Records from a data source
****
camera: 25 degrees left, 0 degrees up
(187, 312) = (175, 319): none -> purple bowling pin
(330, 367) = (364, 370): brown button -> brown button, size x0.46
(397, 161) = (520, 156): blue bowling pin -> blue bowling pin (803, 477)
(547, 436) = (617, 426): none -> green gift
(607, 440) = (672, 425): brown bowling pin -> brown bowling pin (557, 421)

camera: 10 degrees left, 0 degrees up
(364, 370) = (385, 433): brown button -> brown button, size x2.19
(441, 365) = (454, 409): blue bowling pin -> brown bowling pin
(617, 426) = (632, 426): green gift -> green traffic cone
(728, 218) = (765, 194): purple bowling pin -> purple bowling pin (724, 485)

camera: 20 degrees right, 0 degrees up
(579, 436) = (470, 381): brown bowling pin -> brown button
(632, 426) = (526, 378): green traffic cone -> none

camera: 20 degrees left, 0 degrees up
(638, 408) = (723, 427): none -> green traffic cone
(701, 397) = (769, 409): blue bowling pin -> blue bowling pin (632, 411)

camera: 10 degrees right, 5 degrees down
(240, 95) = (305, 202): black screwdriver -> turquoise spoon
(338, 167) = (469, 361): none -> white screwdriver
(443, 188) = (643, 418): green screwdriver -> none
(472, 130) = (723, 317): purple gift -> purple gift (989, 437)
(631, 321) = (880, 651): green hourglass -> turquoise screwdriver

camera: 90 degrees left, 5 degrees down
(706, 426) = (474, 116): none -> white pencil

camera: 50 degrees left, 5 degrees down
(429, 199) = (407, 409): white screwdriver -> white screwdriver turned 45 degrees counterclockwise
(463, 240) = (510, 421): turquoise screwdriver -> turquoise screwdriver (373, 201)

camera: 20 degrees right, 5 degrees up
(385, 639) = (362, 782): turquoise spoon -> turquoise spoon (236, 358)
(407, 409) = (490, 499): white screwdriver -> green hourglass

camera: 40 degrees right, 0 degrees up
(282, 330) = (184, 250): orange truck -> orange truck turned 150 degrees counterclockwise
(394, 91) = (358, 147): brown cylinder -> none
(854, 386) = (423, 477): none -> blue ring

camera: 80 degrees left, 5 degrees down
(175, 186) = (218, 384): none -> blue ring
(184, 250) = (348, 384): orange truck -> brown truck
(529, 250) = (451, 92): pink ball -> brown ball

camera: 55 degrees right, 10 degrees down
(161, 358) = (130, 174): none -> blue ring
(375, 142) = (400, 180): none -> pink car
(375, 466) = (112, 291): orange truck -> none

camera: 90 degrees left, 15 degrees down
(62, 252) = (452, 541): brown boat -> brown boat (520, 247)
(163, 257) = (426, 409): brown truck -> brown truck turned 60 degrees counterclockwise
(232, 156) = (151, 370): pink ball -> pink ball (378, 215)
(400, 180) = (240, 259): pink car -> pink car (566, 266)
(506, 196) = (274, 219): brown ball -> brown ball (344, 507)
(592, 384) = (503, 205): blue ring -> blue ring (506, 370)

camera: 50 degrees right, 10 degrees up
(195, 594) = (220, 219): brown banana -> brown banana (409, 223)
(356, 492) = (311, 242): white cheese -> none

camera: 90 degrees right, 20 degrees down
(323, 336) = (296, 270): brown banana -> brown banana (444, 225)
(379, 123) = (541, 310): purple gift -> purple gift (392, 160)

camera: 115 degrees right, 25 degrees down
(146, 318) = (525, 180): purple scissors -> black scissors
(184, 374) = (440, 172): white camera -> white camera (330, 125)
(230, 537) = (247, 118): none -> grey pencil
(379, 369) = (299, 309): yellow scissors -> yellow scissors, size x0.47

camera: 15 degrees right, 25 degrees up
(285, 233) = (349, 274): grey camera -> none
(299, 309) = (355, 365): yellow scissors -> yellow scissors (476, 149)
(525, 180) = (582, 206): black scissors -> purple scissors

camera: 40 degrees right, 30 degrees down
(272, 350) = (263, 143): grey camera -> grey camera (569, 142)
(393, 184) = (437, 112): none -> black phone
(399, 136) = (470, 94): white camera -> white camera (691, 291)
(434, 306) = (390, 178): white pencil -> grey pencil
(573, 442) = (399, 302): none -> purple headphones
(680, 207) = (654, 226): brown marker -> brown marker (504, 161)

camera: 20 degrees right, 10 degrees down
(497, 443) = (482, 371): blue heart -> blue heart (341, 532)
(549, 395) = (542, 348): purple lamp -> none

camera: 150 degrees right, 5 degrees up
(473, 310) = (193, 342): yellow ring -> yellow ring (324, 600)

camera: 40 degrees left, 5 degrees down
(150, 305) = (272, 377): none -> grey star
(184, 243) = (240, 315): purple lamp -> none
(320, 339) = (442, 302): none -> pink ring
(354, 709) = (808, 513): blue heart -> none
****
> _Exercise directions_
Please copy the lines above from the line with "(161, 358) = (130, 174): none -> blue ring" up to and including the line with "(62, 252) = (452, 541): brown", exactly as written and with nothing else.

> _Response to the exercise_
(161, 358) = (130, 174): none -> blue ring
(375, 142) = (400, 180): none -> pink car
(375, 466) = (112, 291): orange truck -> none

camera: 90 degrees left, 15 degrees down
(62, 252) = (452, 541): brown boat -> brown boat (520, 247)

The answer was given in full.